WHAT THIS TASK INVOLVES:
Extract every entry below word for word, changing nothing.
— BEGIN —
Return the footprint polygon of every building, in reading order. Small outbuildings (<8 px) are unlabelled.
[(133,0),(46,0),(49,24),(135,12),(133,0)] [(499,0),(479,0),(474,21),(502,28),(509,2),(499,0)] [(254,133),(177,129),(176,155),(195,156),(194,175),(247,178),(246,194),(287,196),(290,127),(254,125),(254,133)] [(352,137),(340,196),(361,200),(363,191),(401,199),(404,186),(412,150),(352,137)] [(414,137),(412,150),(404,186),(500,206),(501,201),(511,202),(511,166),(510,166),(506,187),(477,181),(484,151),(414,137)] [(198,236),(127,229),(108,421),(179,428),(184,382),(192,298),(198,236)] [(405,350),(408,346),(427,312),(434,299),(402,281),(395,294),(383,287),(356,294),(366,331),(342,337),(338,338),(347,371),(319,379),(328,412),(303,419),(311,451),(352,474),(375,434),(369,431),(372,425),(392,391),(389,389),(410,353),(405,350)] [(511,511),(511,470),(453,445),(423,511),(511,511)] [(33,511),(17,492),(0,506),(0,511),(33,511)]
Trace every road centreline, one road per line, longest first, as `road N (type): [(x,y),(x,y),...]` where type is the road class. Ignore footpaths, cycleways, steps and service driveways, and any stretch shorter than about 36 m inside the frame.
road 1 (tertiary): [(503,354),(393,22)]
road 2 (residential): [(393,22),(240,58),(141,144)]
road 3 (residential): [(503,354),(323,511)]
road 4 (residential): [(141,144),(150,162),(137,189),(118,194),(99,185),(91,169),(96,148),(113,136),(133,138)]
— END —
COMPLETE OUTPUT:
Return the footprint polygon of every building, in reading order. Small outbuildings (<8 px) are unlabelled.
[(133,0),(46,0),(49,24),(135,12),(133,0)] [(499,0),(479,0),(474,21),(502,28),(509,2),(499,0)] [(254,133),(177,129),(176,155),(195,156),(194,175),(247,178),(246,194),(287,196),(290,127),(254,125),(254,133)] [(352,137),(340,196),(361,200),(363,191),(401,199),(404,186),(412,150),(352,137)] [(414,137),(412,150),(404,186),(500,206),(501,201),(511,202),(511,166),(510,166),(506,187),(477,181),(484,151),(414,137)] [(198,236),(127,229),(108,421),(179,428),(184,382),(192,298),(198,236)] [(405,350),(408,346),(427,312),(434,299),(402,281),(395,294),(383,287),(356,294),(366,331),(342,337),(338,338),(347,371),(319,379),(328,412),(303,419),(311,451),(352,474),(375,434),(369,431),(372,425),(392,391),(389,389),(410,353),(405,350)] [(511,511),(511,470),(453,445),(423,511),(511,511)] [(33,511),(17,492),(0,506),(0,511),(33,511)]
Trace every road centreline, one road per line, longest first, as `road N (type): [(x,y),(x,y),...]` where type is the road class. Ignore footpaths, cycleways, steps and service driveways, and any stretch shorter than about 36 m inside the frame.
road 1 (tertiary): [(503,354),(393,22)]
road 2 (residential): [(393,22),(240,58),(141,144)]
road 3 (residential): [(503,354),(323,511)]
road 4 (residential): [(141,144),(150,162),(137,189),(118,194),(99,185),(91,169),(96,148),(113,136),(133,138)]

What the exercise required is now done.